**TRY IT**
Within the entries below, please retype exactly the lines starting with the line that has "Catalog all visible" and going on through the line that has "Provide list of", but not the pictures.

**MATERIAL SUPPLIED**

BEGIN

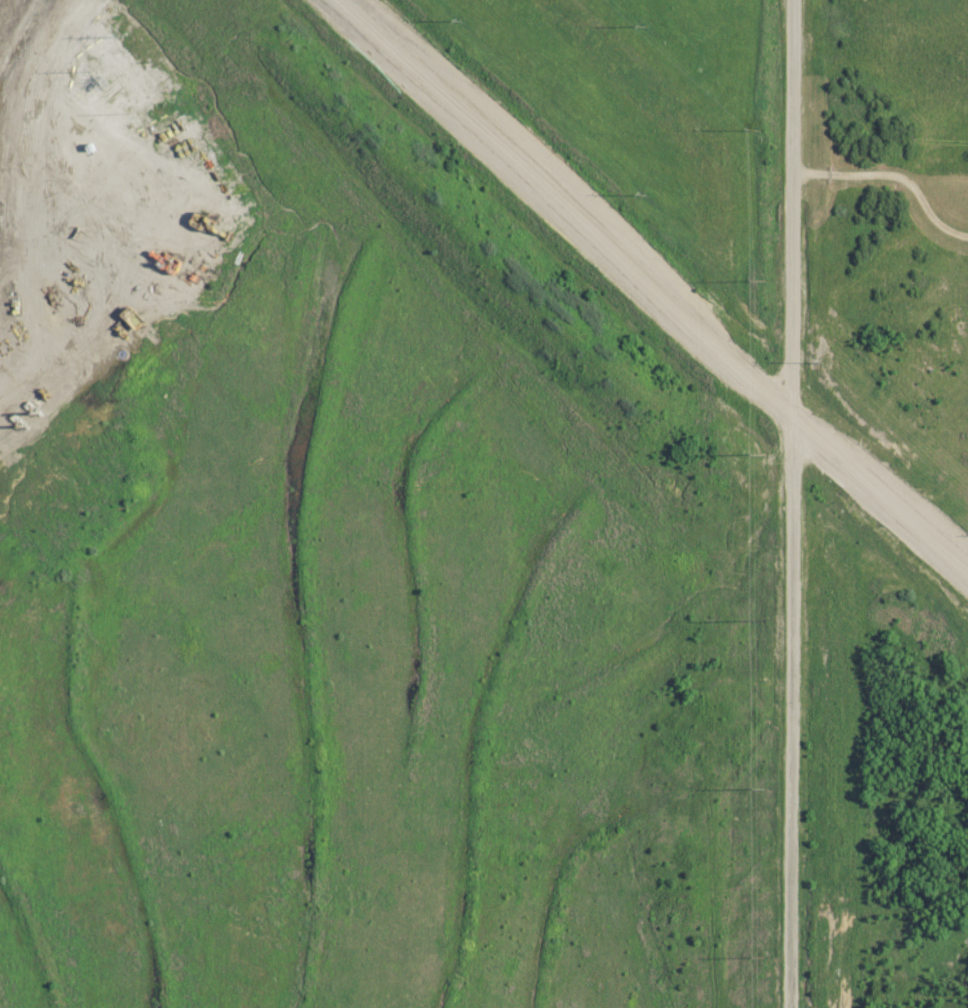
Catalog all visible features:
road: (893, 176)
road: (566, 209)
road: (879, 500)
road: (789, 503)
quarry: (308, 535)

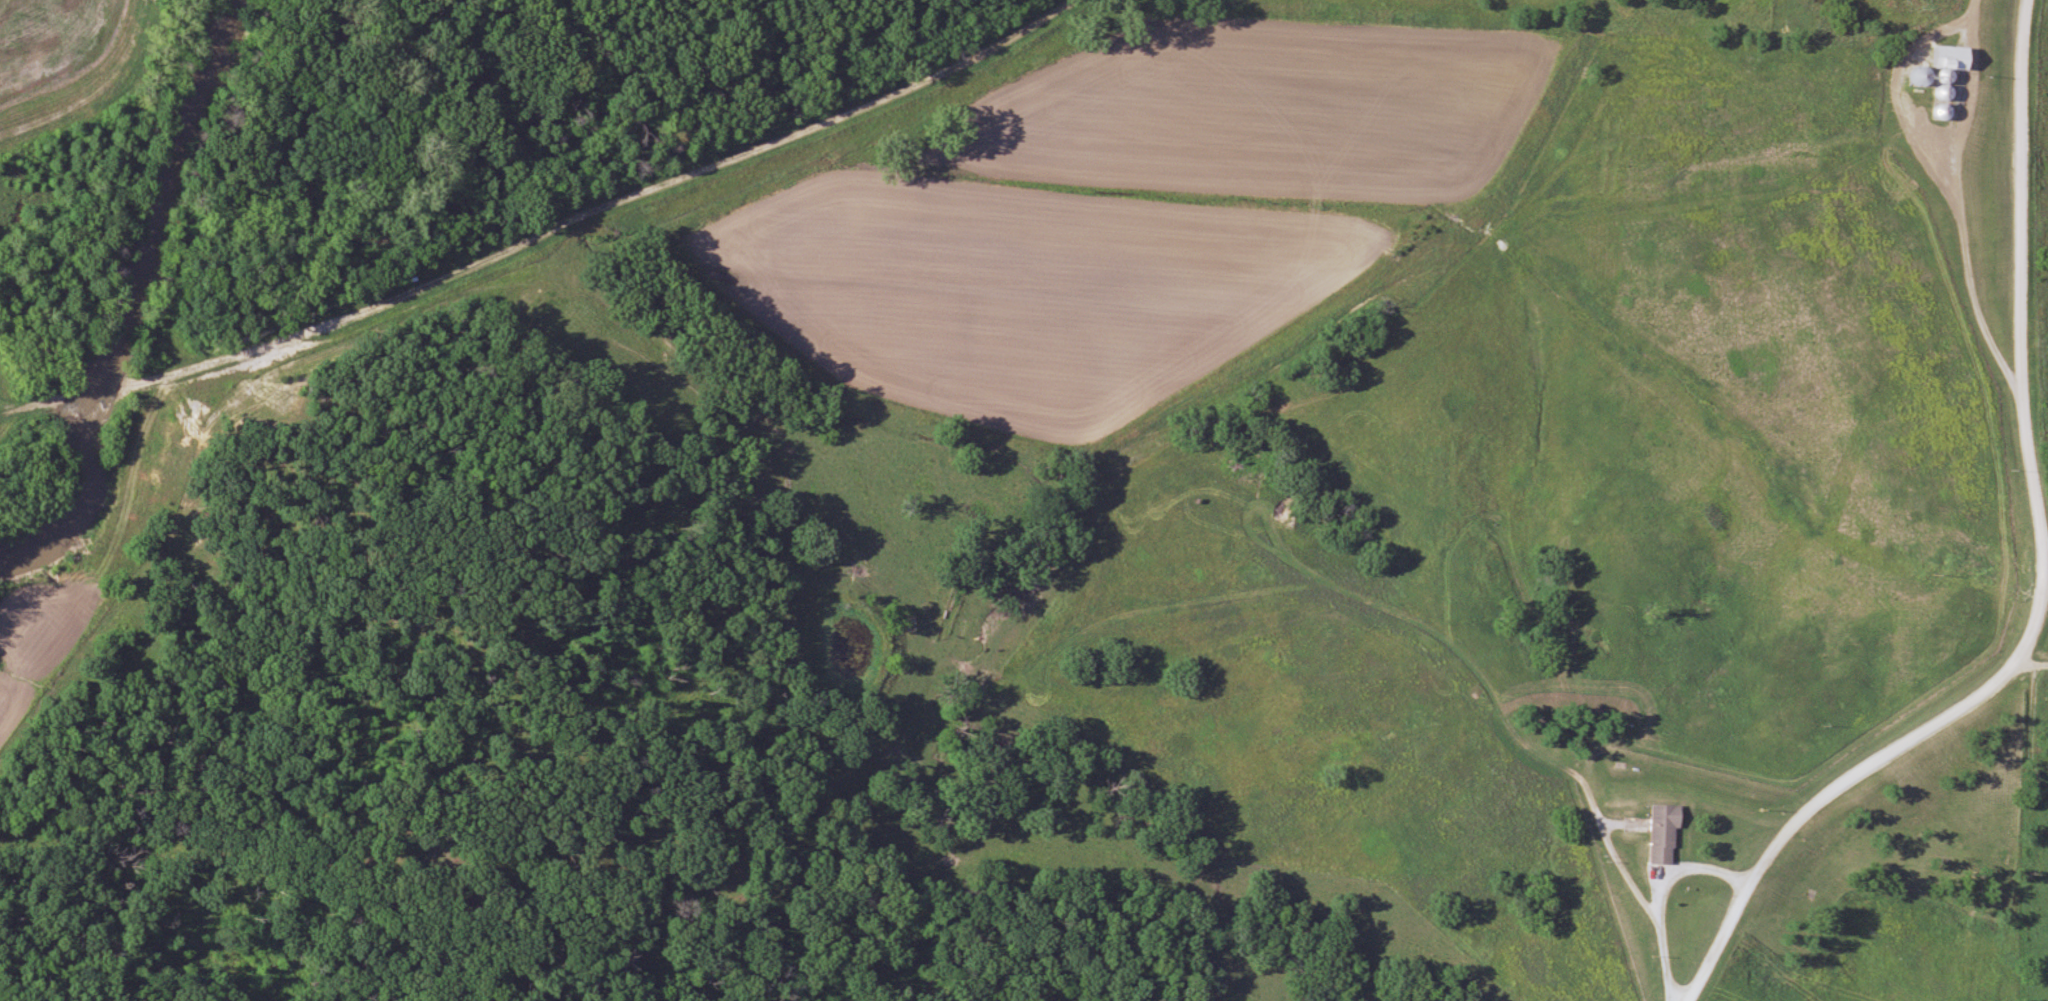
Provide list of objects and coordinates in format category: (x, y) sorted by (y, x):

END
BEGIN

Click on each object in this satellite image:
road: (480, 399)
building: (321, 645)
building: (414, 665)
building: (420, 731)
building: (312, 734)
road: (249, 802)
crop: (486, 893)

END
BEGIN

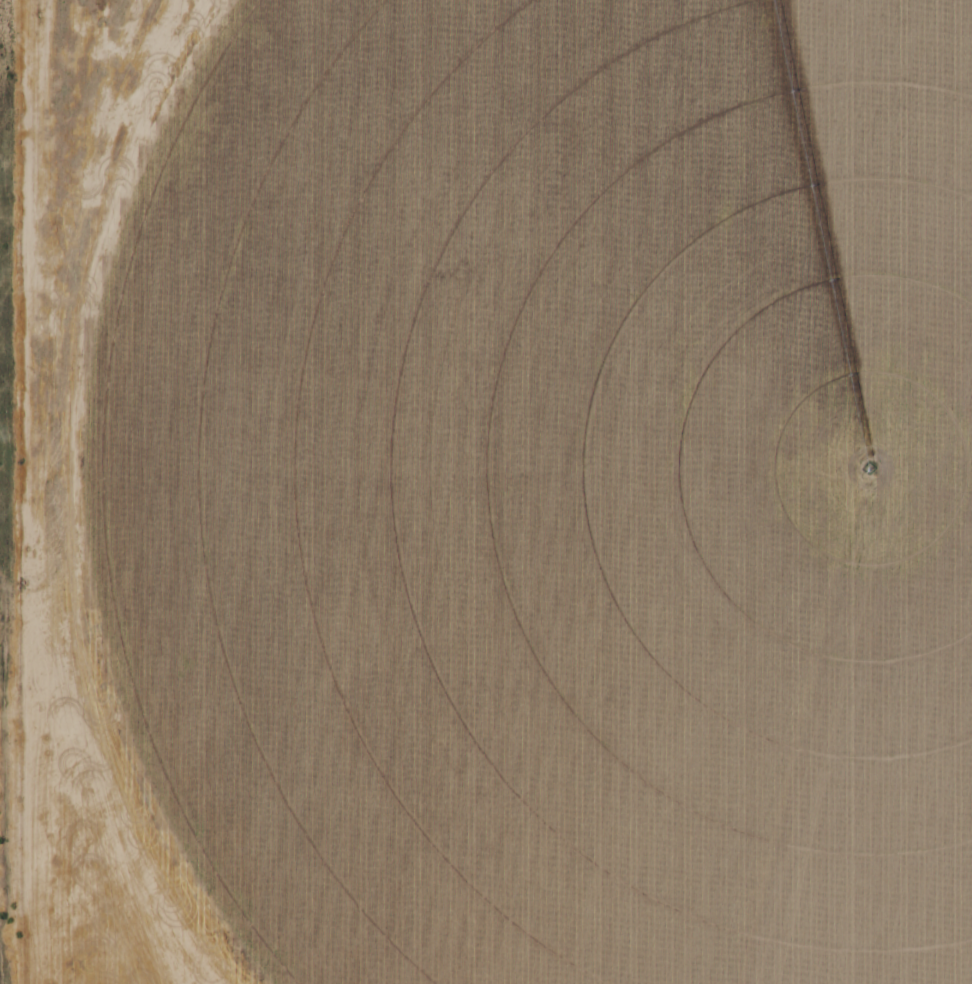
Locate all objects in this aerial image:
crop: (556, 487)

END

**TASK OUTPUT**
Catalog all visible features:
road: (893, 176)
road: (566, 209)
road: (879, 500)
road: (789, 503)
quarry: (308, 535)

Provide list of objects and coordinates in format category: (x, y) sorted by (y, x):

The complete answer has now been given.